> _Exercise instructions_
From the entries below, return exactly the lines beginning at the one that contains "C1: 4.7uF (plus" and ending at the one that contains "L1: none -> 470uH (DIS, OPTO)", both of them included, and only those lines.

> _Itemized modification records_
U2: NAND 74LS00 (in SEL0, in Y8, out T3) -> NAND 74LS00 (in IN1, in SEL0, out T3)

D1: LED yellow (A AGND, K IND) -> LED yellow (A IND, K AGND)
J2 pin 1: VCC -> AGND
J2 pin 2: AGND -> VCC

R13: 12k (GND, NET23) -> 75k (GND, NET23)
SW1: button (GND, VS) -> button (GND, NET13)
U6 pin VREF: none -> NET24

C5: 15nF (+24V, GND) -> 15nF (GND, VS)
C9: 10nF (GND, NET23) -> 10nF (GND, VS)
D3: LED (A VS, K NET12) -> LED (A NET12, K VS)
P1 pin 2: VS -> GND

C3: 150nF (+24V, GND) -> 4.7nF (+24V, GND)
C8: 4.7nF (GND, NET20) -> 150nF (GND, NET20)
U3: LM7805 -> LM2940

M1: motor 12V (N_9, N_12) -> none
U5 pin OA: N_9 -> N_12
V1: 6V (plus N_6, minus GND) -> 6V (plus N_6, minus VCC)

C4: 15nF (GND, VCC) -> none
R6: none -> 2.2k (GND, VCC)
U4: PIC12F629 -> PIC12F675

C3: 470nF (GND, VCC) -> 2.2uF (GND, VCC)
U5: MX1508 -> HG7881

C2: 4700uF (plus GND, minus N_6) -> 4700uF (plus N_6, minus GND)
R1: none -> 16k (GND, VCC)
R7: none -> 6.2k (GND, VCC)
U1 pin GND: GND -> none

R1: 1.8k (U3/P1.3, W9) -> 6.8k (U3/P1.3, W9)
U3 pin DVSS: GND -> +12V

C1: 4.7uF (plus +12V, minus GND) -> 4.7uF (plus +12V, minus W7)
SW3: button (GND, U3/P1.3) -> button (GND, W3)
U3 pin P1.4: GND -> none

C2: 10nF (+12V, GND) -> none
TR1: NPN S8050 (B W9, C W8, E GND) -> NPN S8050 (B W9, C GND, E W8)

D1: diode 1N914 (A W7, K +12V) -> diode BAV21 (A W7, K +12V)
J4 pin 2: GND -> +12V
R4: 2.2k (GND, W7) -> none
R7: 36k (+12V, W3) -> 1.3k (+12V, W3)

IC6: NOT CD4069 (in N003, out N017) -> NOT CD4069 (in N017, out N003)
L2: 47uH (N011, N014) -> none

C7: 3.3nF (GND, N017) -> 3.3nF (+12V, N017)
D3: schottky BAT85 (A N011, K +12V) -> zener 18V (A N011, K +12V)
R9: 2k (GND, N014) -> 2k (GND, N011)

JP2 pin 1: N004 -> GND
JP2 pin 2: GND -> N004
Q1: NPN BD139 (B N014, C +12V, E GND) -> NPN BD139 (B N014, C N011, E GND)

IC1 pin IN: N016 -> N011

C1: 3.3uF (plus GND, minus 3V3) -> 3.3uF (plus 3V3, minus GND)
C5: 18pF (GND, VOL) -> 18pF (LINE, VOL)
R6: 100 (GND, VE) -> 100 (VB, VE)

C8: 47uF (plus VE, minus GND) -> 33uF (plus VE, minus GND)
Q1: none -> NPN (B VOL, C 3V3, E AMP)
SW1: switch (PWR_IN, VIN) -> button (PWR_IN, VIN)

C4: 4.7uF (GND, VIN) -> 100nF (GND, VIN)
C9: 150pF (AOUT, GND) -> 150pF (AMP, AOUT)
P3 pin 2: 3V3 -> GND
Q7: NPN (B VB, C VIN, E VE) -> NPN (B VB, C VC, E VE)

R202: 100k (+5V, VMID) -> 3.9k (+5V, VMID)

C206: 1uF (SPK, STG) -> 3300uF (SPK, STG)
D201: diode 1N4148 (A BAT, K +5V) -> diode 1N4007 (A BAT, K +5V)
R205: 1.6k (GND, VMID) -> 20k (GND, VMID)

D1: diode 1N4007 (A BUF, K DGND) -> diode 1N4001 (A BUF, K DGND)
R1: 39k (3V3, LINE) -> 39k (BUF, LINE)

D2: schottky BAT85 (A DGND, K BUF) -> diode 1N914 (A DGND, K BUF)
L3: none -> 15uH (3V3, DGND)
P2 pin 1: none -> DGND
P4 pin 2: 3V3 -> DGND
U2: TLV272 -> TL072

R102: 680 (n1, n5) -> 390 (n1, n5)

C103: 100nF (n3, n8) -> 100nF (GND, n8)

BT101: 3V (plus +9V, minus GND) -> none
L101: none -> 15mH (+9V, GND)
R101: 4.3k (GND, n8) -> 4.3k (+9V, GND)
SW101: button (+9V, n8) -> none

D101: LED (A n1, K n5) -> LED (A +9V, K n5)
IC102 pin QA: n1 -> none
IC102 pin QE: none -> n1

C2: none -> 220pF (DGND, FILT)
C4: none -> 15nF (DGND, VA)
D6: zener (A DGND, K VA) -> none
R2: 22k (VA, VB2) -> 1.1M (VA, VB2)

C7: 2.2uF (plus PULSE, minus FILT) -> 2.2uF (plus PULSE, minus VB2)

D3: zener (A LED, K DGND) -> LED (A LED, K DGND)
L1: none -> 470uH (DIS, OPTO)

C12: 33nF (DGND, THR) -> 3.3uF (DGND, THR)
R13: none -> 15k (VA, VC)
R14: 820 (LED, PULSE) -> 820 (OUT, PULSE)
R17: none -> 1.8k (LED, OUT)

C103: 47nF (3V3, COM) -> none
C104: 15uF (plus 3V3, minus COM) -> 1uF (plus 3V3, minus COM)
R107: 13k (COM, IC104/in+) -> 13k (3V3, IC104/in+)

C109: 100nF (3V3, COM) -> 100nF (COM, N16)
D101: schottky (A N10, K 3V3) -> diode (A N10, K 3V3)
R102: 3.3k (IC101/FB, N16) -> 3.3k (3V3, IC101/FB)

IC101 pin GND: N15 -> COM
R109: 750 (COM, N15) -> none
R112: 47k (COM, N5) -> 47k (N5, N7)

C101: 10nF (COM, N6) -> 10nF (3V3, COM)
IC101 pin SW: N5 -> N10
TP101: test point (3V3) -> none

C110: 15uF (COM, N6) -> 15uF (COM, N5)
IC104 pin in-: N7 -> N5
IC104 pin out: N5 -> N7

> _Solution below_
C1: 4.7uF (plus +12V, minus GND) -> 4.7uF (plus +12V, minus W7)
SW3: button (GND, U3/P1.3) -> button (GND, W3)
U3 pin P1.4: GND -> none

C2: 10nF (+12V, GND) -> none
TR1: NPN S8050 (B W9, C W8, E GND) -> NPN S8050 (B W9, C GND, E W8)

D1: diode 1N914 (A W7, K +12V) -> diode BAV21 (A W7, K +12V)
J4 pin 2: GND -> +12V
R4: 2.2k (GND, W7) -> none
R7: 36k (+12V, W3) -> 1.3k (+12V, W3)

IC6: NOT CD4069 (in N003, out N017) -> NOT CD4069 (in N017, out N003)
L2: 47uH (N011, N014) -> none

C7: 3.3nF (GND, N017) -> 3.3nF (+12V, N017)
D3: schottky BAT85 (A N011, K +12V) -> zener 18V (A N011, K +12V)
R9: 2k (GND, N014) -> 2k (GND, N011)

JP2 pin 1: N004 -> GND
JP2 pin 2: GND -> N004
Q1: NPN BD139 (B N014, C +12V, E GND) -> NPN BD139 (B N014, C N011, E GND)

IC1 pin IN: N016 -> N011

C1: 3.3uF (plus GND, minus 3V3) -> 3.3uF (plus 3V3, minus GND)
C5: 18pF (GND, VOL) -> 18pF (LINE, VOL)
R6: 100 (GND, VE) -> 100 (VB, VE)

C8: 47uF (plus VE, minus GND) -> 33uF (plus VE, minus GND)
Q1: none -> NPN (B VOL, C 3V3, E AMP)
SW1: switch (PWR_IN, VIN) -> button (PWR_IN, VIN)

C4: 4.7uF (GND, VIN) -> 100nF (GND, VIN)
C9: 150pF (AOUT, GND) -> 150pF (AMP, AOUT)
P3 pin 2: 3V3 -> GND
Q7: NPN (B VB, C VIN, E VE) -> NPN (B VB, C VC, E VE)

R202: 100k (+5V, VMID) -> 3.9k (+5V, VMID)

C206: 1uF (SPK, STG) -> 3300uF (SPK, STG)
D201: diode 1N4148 (A BAT, K +5V) -> diode 1N4007 (A BAT, K +5V)
R205: 1.6k (GND, VMID) -> 20k (GND, VMID)

D1: diode 1N4007 (A BUF, K DGND) -> diode 1N4001 (A BUF, K DGND)
R1: 39k (3V3, LINE) -> 39k (BUF, LINE)

D2: schottky BAT85 (A DGND, K BUF) -> diode 1N914 (A DGND, K BUF)
L3: none -> 15uH (3V3, DGND)
P2 pin 1: none -> DGND
P4 pin 2: 3V3 -> DGND
U2: TLV272 -> TL072

R102: 680 (n1, n5) -> 390 (n1, n5)

C103: 100nF (n3, n8) -> 100nF (GND, n8)

BT101: 3V (plus +9V, minus GND) -> none
L101: none -> 15mH (+9V, GND)
R101: 4.3k (GND, n8) -> 4.3k (+9V, GND)
SW101: button (+9V, n8) -> none

D101: LED (A n1, K n5) -> LED (A +9V, K n5)
IC102 pin QA: n1 -> none
IC102 pin QE: none -> n1

C2: none -> 220pF (DGND, FILT)
C4: none -> 15nF (DGND, VA)
D6: zener (A DGND, K VA) -> none
R2: 22k (VA, VB2) -> 1.1M (VA, VB2)

C7: 2.2uF (plus PULSE, minus FILT) -> 2.2uF (plus PULSE, minus VB2)

D3: zener (A LED, K DGND) -> LED (A LED, K DGND)
L1: none -> 470uH (DIS, OPTO)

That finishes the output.